---- MATERIAL FOR THIS EXERCISE

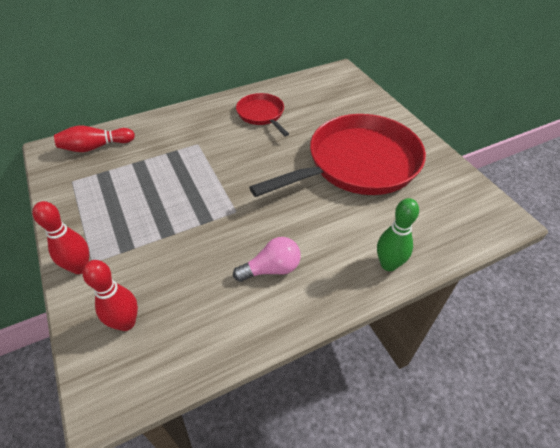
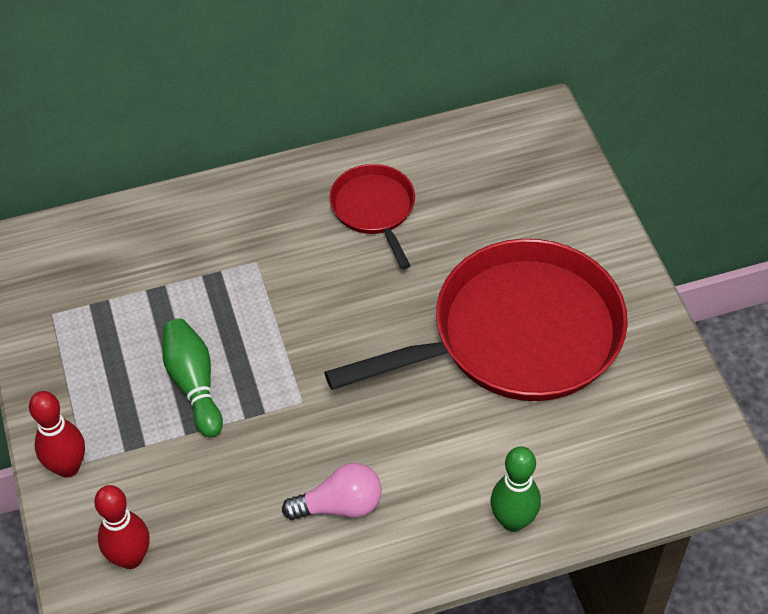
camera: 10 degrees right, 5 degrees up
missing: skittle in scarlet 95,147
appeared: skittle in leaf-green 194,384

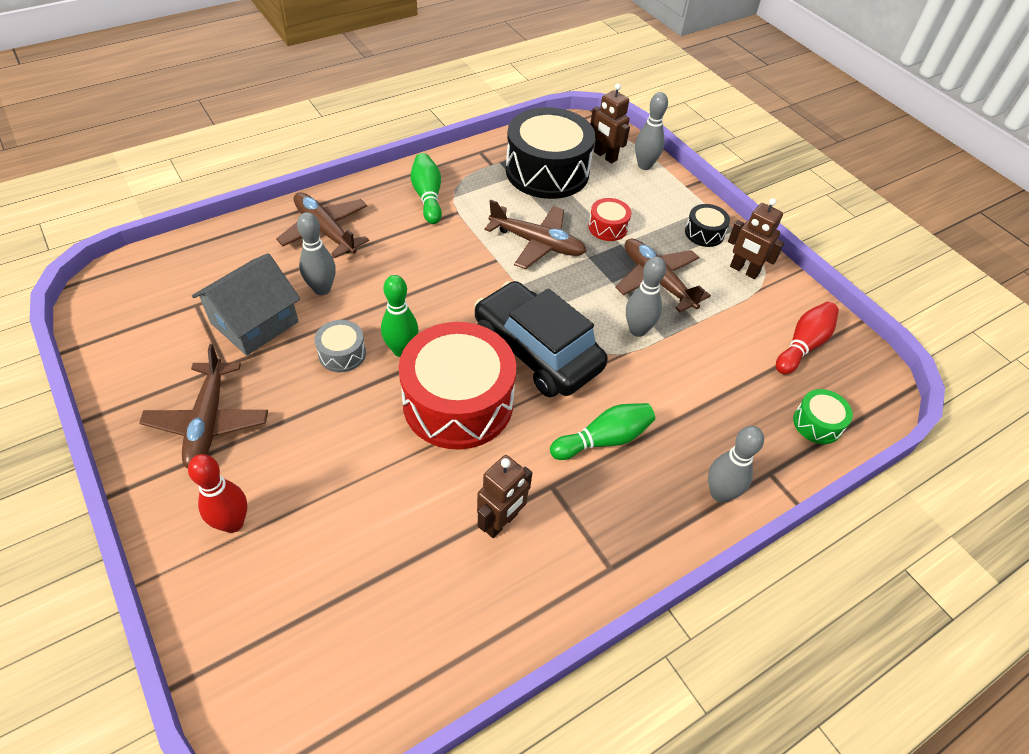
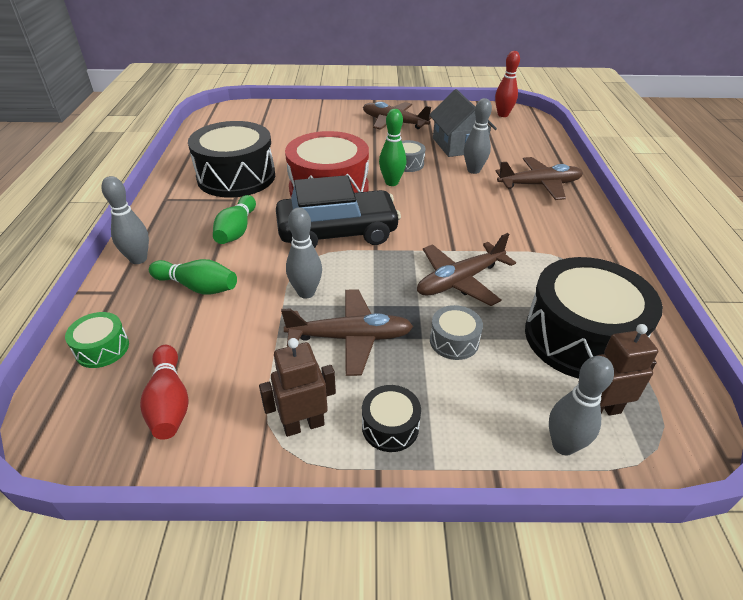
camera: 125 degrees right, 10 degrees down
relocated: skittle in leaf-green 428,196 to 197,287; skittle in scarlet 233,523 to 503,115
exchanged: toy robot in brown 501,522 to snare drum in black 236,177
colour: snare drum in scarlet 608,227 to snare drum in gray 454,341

--------
---- MATERIAL FOR THIS EXERCISE

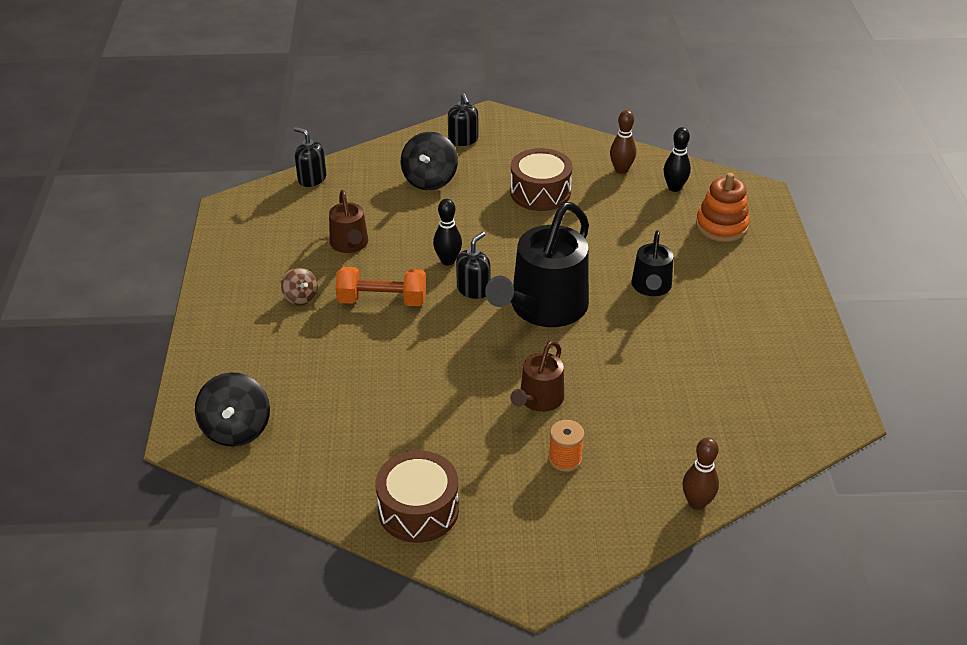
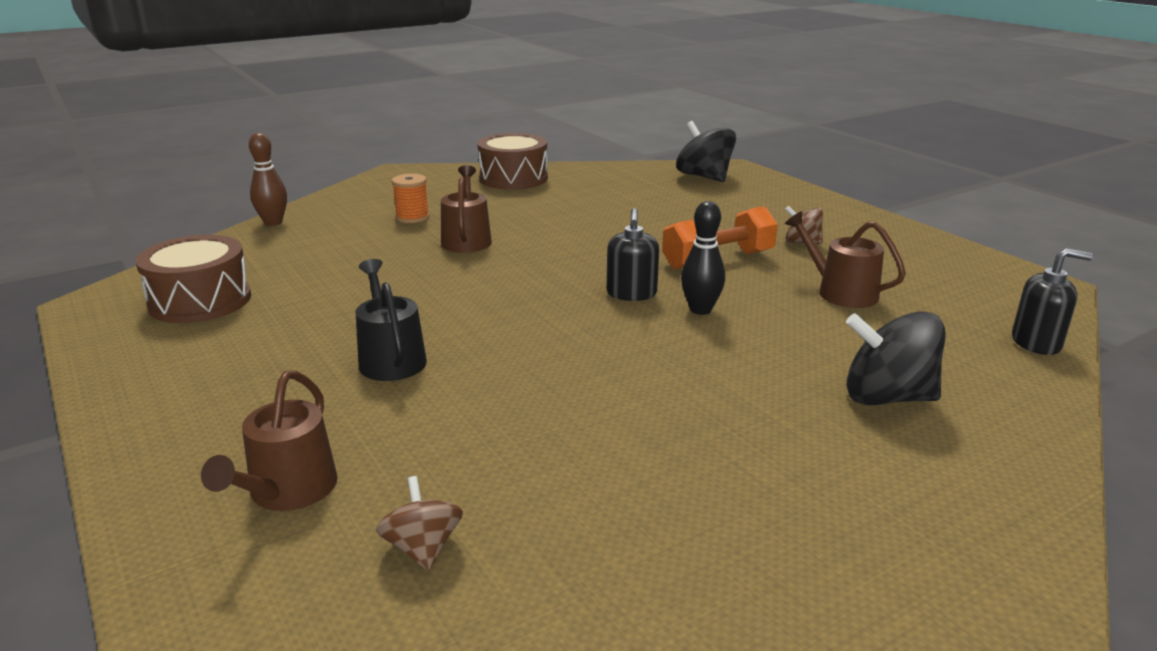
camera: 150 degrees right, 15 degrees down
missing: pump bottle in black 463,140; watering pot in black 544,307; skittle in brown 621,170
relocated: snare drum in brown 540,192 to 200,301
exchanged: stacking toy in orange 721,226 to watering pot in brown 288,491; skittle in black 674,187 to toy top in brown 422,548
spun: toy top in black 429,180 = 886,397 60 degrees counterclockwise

--------

All lines from the listing above that include "leaf" should be shown.

RESPONSE TO THE EXERCISE:
appeared: skittle in leaf-green 194,384
relocated: skittle in leaf-green 428,196 to 197,287; skittle in scarlet 233,523 to 503,115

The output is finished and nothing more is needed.